State how many lines in the rows below contain the string "pizz", giving only the number.

**Data items:**
========

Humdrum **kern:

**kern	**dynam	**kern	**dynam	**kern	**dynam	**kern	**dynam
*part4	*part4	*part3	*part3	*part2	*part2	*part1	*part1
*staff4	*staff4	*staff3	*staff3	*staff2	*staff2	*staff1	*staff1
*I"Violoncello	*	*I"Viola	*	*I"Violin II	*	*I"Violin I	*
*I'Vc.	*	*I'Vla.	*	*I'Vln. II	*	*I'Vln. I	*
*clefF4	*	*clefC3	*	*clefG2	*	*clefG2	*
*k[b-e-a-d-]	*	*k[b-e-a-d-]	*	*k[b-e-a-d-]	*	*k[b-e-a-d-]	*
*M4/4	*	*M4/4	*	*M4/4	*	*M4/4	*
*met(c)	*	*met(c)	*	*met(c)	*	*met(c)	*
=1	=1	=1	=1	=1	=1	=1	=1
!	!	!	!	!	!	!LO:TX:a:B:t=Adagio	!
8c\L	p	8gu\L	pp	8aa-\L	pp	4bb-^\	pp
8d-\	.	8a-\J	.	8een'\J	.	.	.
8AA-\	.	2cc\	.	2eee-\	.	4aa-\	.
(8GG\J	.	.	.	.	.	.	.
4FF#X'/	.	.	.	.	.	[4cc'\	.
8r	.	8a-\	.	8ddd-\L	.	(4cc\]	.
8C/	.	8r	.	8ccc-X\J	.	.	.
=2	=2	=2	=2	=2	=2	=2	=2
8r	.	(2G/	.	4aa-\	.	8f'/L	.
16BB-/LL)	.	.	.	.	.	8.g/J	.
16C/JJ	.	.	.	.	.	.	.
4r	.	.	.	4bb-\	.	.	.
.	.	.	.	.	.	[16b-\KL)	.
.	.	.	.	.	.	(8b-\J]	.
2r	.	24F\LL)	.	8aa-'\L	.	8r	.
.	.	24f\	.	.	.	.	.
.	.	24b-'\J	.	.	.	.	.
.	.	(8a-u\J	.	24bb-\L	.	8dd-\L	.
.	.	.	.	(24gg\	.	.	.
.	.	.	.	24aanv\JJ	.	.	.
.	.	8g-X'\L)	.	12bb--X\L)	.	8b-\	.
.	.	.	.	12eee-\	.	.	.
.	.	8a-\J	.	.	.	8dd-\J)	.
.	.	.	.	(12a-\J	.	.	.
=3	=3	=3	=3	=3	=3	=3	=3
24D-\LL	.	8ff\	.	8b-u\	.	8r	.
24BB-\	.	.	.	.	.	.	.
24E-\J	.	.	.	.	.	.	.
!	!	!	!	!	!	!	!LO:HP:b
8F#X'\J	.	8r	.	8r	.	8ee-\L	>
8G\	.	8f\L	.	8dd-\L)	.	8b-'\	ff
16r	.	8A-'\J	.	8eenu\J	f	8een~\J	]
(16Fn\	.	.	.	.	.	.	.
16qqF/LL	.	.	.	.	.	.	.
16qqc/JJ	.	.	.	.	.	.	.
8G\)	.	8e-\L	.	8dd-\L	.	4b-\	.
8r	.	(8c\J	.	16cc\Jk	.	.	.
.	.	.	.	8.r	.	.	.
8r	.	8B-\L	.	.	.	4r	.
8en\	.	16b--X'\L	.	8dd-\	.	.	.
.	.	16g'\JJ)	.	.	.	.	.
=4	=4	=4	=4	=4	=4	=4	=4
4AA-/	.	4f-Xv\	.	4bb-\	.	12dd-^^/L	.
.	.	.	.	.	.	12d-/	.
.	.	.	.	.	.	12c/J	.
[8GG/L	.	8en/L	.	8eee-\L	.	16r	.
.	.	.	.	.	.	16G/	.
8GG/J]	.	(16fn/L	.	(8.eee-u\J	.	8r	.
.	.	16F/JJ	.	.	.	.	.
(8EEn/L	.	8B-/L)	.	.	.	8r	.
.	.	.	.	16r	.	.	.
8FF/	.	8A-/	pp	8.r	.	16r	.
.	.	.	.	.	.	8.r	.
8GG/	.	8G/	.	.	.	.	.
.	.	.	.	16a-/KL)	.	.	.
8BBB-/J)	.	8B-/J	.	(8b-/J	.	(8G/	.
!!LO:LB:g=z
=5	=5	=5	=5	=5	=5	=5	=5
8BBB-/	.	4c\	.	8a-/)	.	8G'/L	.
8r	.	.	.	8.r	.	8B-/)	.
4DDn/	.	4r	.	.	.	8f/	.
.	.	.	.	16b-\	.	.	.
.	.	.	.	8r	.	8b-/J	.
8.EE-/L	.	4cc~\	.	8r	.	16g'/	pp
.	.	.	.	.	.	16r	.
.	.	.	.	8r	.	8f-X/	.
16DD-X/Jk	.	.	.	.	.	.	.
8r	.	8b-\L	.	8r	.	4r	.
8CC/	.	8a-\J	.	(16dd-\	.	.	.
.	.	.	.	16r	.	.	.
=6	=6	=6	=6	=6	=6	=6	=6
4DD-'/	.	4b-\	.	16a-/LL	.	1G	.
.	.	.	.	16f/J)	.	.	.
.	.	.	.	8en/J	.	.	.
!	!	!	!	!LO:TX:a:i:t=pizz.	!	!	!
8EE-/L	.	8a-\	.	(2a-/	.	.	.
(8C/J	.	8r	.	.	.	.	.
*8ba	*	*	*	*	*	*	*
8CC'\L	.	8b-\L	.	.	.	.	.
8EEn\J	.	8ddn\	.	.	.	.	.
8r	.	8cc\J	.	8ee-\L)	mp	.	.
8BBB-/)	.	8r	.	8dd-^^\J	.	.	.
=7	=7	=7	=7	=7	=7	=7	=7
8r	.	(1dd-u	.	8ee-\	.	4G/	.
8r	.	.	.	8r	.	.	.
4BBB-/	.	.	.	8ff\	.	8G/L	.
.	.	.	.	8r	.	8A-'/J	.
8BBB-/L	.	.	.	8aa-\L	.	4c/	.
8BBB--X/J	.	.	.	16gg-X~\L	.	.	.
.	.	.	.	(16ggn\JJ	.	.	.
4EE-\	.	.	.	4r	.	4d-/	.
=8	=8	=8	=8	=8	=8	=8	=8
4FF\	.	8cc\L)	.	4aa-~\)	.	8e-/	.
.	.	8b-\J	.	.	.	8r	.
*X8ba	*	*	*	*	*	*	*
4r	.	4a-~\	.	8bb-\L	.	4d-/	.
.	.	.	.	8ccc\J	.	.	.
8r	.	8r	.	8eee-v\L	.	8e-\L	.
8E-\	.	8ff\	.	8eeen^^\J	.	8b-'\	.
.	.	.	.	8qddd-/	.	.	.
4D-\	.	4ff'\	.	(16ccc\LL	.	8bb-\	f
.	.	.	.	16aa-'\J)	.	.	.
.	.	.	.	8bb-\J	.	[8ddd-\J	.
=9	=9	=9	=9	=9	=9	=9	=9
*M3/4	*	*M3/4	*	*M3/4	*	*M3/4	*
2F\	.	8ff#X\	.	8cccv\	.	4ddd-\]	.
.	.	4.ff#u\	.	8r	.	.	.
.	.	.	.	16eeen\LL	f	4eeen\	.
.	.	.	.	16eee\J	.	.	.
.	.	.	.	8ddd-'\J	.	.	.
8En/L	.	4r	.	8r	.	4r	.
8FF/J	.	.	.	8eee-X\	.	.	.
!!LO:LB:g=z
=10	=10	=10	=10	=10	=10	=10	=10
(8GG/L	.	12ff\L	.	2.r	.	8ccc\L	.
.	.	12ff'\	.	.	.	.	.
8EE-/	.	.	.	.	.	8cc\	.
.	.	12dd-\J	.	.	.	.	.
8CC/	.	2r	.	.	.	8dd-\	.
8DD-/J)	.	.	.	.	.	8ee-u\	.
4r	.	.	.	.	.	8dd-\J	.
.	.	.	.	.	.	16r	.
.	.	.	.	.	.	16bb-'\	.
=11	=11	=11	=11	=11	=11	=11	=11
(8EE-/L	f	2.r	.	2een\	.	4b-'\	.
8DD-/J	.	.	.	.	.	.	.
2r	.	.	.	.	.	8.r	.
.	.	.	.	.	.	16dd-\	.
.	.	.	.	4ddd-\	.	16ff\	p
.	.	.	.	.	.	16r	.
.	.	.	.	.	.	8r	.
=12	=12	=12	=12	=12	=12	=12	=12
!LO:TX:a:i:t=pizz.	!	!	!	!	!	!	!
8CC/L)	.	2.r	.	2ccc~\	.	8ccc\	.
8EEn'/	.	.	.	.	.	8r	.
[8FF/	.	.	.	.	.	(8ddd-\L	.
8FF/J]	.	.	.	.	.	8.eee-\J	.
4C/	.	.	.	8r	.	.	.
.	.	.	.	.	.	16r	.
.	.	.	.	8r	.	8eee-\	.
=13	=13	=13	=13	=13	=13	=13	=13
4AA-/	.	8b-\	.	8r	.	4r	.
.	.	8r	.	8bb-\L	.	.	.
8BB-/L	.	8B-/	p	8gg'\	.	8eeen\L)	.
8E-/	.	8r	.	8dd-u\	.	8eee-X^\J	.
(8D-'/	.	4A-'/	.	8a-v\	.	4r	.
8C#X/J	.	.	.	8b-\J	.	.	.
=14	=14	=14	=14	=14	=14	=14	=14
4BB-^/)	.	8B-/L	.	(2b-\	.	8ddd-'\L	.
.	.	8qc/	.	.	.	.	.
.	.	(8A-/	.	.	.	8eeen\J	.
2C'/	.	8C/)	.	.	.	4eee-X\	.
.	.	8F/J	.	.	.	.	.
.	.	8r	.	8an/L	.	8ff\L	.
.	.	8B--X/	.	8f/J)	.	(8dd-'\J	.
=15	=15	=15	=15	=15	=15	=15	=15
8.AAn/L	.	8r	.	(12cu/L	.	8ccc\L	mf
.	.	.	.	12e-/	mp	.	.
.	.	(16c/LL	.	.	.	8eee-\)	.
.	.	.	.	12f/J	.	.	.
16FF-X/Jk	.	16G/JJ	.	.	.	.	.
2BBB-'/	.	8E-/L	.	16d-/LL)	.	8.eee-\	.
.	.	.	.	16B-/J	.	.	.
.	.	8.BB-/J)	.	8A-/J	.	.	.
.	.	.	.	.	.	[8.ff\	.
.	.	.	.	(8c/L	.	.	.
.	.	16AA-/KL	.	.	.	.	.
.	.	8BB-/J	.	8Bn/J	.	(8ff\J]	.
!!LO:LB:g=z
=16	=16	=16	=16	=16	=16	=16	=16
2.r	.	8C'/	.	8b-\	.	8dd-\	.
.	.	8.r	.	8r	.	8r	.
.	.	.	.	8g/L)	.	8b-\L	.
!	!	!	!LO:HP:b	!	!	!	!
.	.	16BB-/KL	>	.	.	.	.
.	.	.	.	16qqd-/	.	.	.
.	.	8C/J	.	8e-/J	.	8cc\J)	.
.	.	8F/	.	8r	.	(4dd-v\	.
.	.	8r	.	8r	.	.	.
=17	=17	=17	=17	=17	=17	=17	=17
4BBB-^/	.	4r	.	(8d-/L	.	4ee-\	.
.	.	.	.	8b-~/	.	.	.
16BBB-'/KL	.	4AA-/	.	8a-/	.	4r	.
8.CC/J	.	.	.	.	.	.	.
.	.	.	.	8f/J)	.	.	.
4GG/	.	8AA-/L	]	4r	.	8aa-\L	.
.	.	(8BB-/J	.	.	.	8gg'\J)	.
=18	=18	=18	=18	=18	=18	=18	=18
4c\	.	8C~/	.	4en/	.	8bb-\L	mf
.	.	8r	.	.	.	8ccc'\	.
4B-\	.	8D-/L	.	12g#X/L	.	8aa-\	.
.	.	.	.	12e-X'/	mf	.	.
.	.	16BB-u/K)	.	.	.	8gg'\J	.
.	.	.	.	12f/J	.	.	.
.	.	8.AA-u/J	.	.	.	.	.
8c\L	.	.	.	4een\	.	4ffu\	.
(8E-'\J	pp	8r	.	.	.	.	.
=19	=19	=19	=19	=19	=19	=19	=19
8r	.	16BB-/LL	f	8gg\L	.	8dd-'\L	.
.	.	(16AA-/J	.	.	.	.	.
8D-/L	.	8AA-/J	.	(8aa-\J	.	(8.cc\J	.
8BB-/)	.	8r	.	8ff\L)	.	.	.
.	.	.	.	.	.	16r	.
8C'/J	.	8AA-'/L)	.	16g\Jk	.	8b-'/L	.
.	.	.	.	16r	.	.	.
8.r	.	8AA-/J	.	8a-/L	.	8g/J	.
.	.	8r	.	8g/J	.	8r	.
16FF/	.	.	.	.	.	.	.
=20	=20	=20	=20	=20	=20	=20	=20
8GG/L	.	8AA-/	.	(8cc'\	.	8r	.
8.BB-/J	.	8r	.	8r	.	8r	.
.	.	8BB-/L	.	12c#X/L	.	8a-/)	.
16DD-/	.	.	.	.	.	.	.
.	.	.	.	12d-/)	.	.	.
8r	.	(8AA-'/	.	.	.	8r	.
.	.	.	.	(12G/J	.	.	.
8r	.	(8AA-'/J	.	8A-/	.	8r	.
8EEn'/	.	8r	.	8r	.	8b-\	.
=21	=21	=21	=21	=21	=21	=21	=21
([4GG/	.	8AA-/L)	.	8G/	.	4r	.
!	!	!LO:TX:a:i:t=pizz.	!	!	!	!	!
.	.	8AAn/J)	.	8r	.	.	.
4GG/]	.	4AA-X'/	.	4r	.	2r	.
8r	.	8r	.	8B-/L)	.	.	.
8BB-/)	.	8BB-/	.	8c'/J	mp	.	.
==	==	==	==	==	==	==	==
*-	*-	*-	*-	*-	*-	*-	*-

========

**Solution for this problem:** 3